*Written exercise*: Copy the data below word for word, from its first line through the line that contains "Kharkiv: 10:20 -> 10:24", with both ends included.

--- Start of Entries provided ---

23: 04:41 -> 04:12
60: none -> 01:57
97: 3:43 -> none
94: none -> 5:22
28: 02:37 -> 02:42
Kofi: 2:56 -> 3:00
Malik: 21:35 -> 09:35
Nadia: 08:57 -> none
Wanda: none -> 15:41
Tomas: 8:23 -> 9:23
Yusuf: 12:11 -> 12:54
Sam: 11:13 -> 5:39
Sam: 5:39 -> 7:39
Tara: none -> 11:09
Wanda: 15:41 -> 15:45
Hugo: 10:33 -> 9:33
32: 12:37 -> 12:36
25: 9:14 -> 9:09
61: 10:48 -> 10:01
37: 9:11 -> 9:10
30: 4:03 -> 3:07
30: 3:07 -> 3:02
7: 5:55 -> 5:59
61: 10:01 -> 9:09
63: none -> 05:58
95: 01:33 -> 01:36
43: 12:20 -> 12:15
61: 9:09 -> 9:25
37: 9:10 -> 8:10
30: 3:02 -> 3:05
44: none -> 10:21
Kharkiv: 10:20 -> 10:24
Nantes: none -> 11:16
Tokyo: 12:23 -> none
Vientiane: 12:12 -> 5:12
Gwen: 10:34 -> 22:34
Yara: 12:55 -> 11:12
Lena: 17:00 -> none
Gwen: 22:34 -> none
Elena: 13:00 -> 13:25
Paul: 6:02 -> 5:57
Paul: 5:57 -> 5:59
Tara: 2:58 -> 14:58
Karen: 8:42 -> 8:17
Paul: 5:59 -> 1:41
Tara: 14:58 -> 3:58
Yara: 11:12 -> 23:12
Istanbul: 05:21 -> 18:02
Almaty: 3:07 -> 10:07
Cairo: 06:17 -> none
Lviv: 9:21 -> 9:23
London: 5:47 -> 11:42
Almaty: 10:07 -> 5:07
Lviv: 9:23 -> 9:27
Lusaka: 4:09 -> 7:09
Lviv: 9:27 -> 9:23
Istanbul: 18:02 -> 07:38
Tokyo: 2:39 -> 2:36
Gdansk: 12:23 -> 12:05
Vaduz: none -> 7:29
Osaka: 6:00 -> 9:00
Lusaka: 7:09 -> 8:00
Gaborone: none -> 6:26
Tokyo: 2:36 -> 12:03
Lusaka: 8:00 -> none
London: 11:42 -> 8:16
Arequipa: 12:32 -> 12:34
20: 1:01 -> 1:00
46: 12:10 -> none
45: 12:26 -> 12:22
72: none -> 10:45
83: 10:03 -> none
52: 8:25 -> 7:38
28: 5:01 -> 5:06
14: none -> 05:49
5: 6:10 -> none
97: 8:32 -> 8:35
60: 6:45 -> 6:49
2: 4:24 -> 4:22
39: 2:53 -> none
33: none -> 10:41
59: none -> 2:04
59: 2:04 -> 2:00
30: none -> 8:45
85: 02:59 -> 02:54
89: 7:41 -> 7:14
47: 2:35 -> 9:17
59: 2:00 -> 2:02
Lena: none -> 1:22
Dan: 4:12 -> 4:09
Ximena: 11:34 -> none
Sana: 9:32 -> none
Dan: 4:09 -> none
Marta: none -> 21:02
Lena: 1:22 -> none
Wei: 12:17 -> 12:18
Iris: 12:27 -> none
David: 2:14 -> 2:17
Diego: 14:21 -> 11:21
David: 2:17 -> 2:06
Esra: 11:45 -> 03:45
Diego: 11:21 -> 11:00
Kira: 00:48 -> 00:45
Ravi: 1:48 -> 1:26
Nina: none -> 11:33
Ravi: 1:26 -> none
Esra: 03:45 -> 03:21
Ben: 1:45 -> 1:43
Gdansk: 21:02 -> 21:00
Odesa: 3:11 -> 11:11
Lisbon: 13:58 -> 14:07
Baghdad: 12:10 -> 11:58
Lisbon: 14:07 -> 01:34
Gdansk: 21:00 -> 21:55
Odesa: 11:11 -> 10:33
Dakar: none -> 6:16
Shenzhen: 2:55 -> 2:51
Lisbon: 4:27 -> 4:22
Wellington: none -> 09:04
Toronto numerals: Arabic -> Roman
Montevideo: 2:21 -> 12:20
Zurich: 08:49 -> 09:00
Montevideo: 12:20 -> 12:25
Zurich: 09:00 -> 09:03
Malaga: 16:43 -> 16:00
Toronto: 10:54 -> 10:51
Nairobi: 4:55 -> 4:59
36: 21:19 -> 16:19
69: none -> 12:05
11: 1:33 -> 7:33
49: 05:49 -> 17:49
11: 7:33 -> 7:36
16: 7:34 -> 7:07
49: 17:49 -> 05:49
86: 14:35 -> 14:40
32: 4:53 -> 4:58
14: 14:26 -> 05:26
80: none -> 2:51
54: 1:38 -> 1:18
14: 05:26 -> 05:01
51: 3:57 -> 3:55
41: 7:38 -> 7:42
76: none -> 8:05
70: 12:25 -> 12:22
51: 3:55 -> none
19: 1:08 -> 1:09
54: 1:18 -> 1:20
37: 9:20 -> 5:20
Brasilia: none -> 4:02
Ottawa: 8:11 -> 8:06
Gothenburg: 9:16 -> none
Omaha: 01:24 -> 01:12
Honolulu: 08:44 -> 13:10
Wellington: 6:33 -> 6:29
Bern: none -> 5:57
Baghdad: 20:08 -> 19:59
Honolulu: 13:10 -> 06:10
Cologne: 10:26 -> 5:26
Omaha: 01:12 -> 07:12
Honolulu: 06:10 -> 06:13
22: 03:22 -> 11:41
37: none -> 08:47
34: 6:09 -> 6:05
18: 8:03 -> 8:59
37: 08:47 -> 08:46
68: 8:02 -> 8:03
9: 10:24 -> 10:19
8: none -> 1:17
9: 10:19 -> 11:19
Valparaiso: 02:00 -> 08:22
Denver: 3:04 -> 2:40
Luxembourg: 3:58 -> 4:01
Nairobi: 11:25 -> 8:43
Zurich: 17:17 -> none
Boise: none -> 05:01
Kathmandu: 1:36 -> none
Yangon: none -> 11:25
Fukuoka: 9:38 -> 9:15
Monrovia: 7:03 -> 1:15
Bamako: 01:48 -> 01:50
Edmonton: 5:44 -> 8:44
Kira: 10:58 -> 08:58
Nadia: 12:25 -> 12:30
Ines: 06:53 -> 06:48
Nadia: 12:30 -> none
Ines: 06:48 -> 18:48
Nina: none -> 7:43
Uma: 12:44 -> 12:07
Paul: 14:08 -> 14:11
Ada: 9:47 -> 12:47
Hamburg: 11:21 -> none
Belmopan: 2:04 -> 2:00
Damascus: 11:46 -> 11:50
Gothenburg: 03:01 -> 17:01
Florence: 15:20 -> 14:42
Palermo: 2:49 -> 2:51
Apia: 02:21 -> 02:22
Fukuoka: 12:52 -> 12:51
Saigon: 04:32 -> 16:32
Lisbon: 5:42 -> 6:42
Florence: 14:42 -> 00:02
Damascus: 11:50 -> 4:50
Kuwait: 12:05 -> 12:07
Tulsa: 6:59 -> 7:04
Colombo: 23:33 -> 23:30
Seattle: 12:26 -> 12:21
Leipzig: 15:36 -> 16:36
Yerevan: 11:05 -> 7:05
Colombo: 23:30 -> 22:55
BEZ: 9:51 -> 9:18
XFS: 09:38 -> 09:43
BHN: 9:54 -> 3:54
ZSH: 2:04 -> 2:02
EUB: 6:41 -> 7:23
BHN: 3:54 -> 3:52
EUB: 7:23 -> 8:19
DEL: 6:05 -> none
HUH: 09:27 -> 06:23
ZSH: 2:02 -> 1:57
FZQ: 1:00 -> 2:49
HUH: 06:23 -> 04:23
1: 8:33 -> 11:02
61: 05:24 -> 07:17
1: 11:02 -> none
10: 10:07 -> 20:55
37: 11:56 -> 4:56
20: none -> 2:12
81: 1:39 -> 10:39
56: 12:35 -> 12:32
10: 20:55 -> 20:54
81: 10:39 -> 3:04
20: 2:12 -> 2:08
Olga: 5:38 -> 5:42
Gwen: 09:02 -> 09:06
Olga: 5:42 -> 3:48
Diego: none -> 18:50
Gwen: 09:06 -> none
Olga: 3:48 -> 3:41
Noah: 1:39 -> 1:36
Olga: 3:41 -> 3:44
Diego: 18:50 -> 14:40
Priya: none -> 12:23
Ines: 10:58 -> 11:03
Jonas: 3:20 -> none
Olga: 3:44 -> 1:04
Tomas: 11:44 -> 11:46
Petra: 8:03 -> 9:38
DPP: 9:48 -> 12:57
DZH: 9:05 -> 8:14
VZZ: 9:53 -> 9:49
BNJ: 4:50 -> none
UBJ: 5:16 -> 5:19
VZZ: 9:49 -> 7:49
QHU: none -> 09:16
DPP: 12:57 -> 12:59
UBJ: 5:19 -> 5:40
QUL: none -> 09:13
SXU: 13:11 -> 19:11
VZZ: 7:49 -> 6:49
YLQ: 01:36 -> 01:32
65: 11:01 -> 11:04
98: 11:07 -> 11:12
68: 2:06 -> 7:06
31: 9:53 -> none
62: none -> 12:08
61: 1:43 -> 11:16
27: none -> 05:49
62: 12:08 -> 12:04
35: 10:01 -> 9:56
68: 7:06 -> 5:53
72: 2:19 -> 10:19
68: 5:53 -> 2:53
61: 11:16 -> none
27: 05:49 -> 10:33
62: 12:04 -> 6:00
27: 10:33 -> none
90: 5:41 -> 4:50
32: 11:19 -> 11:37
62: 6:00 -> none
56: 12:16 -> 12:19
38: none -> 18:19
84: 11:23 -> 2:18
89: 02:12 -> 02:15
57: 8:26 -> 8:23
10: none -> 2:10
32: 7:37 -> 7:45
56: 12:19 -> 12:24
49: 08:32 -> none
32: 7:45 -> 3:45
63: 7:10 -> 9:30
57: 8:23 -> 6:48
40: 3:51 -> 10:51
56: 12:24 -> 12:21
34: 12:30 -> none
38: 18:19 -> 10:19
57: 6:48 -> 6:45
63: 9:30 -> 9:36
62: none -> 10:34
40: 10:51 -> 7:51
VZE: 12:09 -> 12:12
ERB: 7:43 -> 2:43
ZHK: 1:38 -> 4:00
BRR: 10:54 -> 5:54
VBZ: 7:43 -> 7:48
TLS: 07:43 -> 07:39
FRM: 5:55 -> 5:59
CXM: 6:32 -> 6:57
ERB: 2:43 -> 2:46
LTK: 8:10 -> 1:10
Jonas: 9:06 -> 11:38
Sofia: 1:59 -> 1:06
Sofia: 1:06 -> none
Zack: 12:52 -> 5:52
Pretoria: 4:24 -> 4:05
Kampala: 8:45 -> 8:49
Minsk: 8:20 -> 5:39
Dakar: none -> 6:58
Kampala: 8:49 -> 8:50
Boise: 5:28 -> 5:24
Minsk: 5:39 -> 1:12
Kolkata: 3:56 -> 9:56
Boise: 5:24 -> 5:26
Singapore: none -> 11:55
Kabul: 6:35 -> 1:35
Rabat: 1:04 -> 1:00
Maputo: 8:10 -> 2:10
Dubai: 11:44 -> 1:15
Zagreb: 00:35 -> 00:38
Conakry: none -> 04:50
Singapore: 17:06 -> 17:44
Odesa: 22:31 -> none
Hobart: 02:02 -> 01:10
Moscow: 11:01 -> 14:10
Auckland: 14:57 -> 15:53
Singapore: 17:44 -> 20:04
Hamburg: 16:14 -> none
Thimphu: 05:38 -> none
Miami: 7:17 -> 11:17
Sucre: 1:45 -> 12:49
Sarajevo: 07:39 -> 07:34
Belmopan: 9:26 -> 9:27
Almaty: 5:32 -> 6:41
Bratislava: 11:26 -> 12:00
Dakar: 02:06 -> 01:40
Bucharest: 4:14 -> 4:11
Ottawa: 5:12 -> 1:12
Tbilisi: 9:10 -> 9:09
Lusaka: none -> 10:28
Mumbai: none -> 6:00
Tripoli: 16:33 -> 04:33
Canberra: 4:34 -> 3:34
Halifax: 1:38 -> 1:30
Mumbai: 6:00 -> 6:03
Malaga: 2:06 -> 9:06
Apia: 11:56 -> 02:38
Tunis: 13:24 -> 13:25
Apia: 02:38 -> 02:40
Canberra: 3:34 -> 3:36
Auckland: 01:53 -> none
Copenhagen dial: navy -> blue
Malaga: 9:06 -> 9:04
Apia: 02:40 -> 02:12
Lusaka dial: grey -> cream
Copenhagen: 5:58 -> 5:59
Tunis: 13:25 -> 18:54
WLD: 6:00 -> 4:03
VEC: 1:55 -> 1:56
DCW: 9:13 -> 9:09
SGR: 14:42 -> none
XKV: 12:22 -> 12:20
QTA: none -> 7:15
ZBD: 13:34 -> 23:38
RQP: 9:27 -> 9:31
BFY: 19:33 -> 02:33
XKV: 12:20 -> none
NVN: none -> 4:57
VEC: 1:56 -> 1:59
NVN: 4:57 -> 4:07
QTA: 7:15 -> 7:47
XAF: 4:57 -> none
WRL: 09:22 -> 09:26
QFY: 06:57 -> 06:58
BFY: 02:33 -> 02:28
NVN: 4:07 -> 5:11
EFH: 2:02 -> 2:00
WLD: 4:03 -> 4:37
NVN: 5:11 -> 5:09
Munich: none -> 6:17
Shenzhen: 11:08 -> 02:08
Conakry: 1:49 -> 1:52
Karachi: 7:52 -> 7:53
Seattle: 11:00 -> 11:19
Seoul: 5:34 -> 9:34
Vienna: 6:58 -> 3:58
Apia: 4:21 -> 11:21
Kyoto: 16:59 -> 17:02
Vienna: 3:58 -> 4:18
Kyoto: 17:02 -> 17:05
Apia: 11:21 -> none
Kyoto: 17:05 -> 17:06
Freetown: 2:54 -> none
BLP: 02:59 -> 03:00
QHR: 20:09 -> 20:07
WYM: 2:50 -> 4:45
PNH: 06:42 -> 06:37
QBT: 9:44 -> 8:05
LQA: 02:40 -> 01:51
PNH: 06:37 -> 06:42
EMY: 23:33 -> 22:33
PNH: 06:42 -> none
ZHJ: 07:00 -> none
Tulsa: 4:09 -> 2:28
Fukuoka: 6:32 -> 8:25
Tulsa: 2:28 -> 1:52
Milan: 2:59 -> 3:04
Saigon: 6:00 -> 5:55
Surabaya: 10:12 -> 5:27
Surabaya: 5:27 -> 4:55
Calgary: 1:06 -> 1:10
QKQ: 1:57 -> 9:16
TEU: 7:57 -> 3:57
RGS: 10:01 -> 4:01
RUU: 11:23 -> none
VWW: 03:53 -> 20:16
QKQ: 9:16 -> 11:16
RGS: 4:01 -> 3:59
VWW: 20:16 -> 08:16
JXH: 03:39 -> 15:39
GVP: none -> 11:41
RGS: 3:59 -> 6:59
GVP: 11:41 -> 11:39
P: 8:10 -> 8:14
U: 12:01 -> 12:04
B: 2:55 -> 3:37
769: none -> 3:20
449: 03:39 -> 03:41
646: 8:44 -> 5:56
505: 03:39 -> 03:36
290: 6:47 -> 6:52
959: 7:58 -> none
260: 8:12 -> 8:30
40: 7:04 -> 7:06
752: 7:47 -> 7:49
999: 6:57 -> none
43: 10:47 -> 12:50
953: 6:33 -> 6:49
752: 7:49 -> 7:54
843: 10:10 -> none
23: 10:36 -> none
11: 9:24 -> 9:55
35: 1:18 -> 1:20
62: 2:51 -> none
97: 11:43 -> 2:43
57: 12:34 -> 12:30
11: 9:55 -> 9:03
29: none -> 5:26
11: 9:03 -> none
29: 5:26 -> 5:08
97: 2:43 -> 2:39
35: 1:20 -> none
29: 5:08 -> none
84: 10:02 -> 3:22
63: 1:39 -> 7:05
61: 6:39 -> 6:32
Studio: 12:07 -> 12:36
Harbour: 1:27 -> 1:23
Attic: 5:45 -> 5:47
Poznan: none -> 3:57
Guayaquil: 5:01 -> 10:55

--- End of Entries provided ---

*Result*:
23: 04:41 -> 04:12
60: none -> 01:57
97: 3:43 -> none
94: none -> 5:22
28: 02:37 -> 02:42
Kofi: 2:56 -> 3:00
Malik: 21:35 -> 09:35
Nadia: 08:57 -> none
Wanda: none -> 15:41
Tomas: 8:23 -> 9:23
Yusuf: 12:11 -> 12:54
Sam: 11:13 -> 5:39
Sam: 5:39 -> 7:39
Tara: none -> 11:09
Wanda: 15:41 -> 15:45
Hugo: 10:33 -> 9:33
32: 12:37 -> 12:36
25: 9:14 -> 9:09
61: 10:48 -> 10:01
37: 9:11 -> 9:10
30: 4:03 -> 3:07
30: 3:07 -> 3:02
7: 5:55 -> 5:59
61: 10:01 -> 9:09
63: none -> 05:58
95: 01:33 -> 01:36
43: 12:20 -> 12:15
61: 9:09 -> 9:25
37: 9:10 -> 8:10
30: 3:02 -> 3:05
44: none -> 10:21
Kharkiv: 10:20 -> 10:24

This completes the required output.